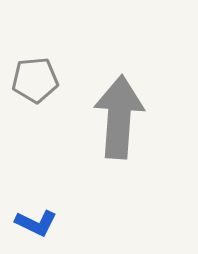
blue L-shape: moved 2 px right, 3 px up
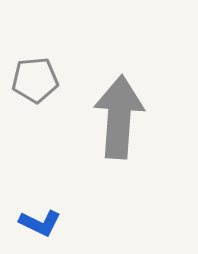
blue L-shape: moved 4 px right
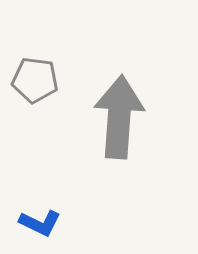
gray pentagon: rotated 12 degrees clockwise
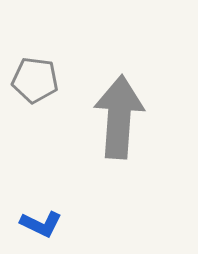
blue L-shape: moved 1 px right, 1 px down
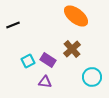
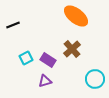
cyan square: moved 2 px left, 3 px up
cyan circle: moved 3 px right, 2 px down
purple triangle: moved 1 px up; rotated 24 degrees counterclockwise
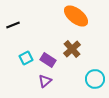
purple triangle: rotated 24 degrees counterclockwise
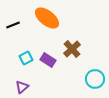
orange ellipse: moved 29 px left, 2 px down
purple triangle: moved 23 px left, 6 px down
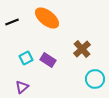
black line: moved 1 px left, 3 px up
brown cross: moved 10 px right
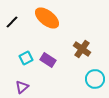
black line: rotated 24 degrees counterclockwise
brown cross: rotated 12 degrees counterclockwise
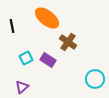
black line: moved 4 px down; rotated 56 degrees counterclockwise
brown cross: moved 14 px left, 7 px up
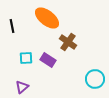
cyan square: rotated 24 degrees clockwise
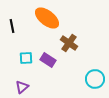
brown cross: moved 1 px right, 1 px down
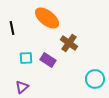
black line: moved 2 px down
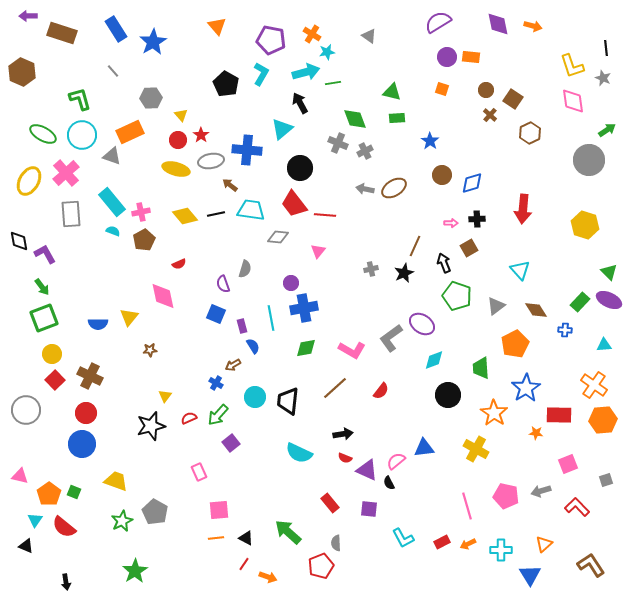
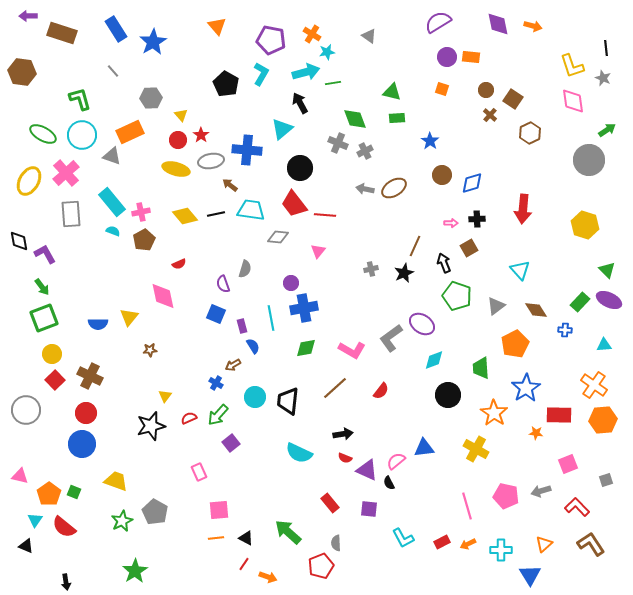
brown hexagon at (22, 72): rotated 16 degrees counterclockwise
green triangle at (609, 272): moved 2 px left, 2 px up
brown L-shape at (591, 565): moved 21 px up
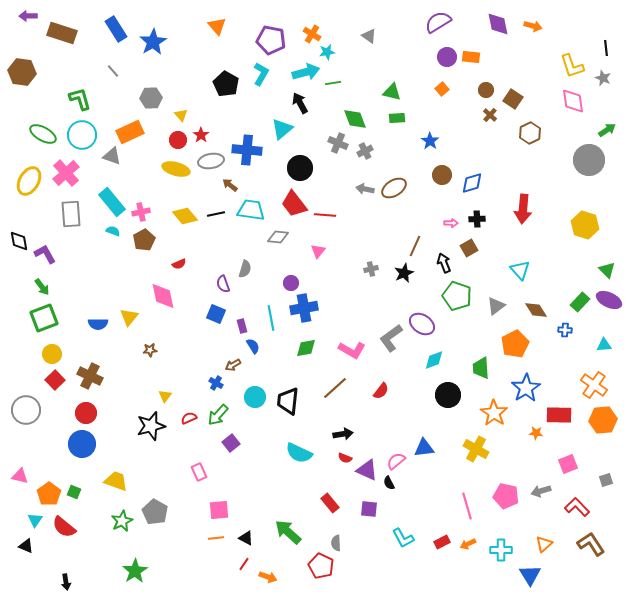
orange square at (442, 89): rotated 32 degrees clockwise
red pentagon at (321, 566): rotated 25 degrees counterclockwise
==================================================
YOUR INSTRUCTIONS: Repeat every line of the data above word for word, leaving out the pictures.

FINISHED EXERCISE:
blue L-shape: moved 2 px right, 3 px up
blue L-shape: moved 4 px right
gray pentagon: rotated 12 degrees clockwise
blue L-shape: moved 1 px right, 1 px down
cyan square: moved 2 px left, 3 px up
cyan circle: moved 3 px right, 2 px down
purple triangle: moved 1 px up; rotated 24 degrees counterclockwise
purple triangle: rotated 24 degrees counterclockwise
orange ellipse: moved 29 px left, 2 px down
purple triangle: moved 23 px left, 6 px down
black line: moved 1 px left, 3 px up
brown cross: moved 10 px right
black line: rotated 24 degrees counterclockwise
brown cross: rotated 12 degrees counterclockwise
black line: moved 4 px down; rotated 56 degrees counterclockwise
brown cross: moved 14 px left, 7 px up
cyan square: rotated 24 degrees clockwise
brown cross: moved 1 px right, 1 px down
black line: moved 2 px down
brown hexagon at (22, 72): rotated 16 degrees counterclockwise
green triangle at (609, 272): moved 2 px left, 2 px up
brown L-shape at (591, 565): moved 21 px up
orange square at (442, 89): rotated 32 degrees clockwise
red pentagon at (321, 566): rotated 25 degrees counterclockwise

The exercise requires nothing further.